** Opening Available data block **

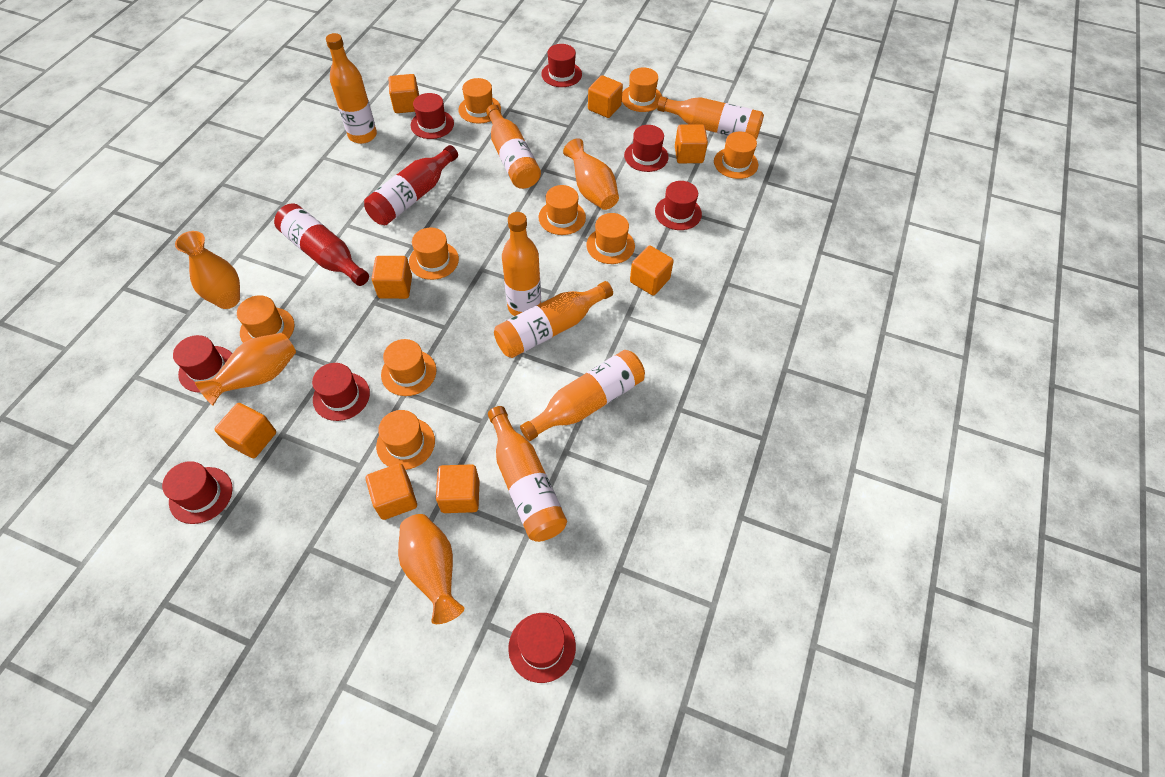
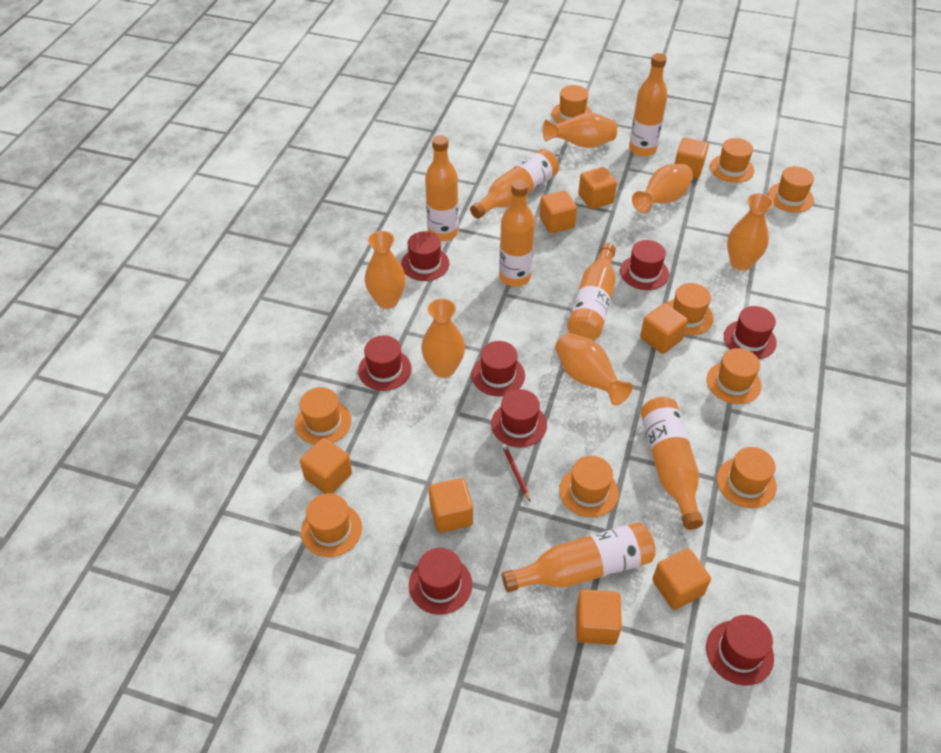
orange vase: 4 -> 6
red bottle: 2 -> 0
red pencil: 0 -> 1

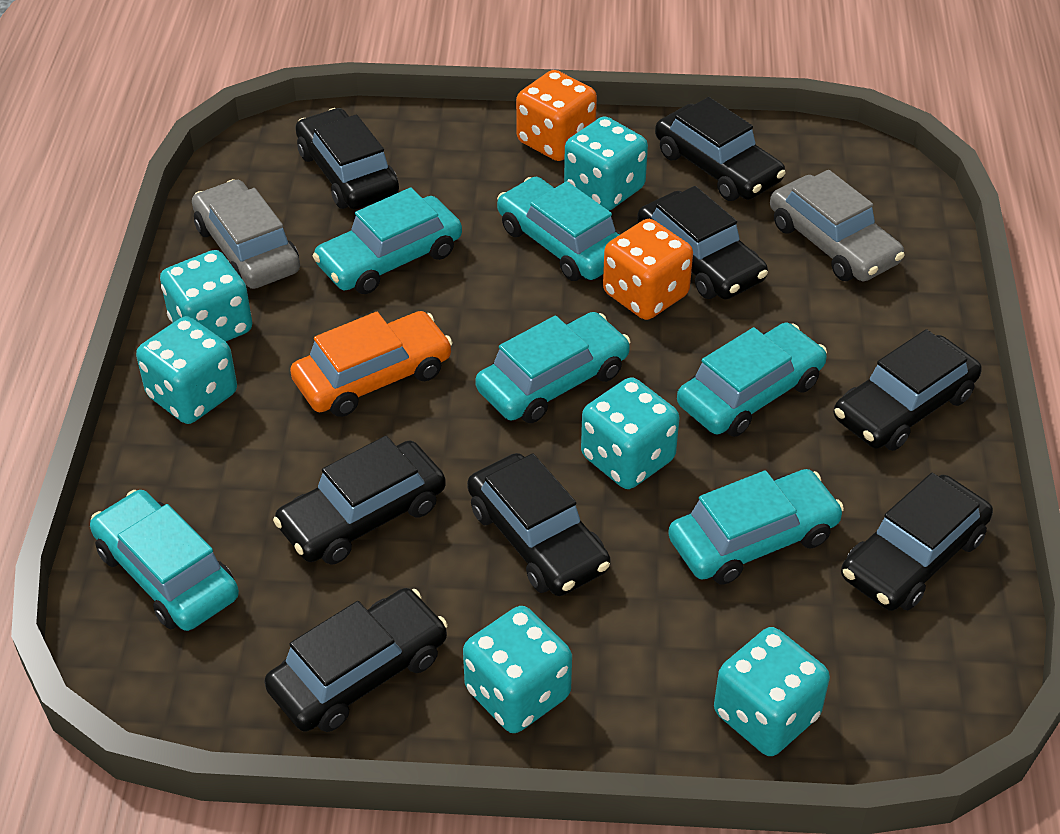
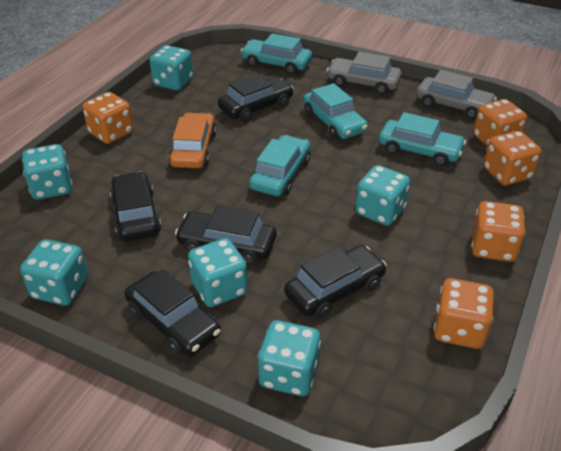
black car: 8 -> 5
orange dice: 2 -> 5
turquoise car: 6 -> 4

** Closing Available data block **

Every entry, exactly as written: transcribe it, passing over any pictures.

> [Problem solution]:
orange vase: 4 -> 6
red bottle: 2 -> 0
red pencil: 0 -> 1

black car: 8 -> 5
orange dice: 2 -> 5
turquoise car: 6 -> 4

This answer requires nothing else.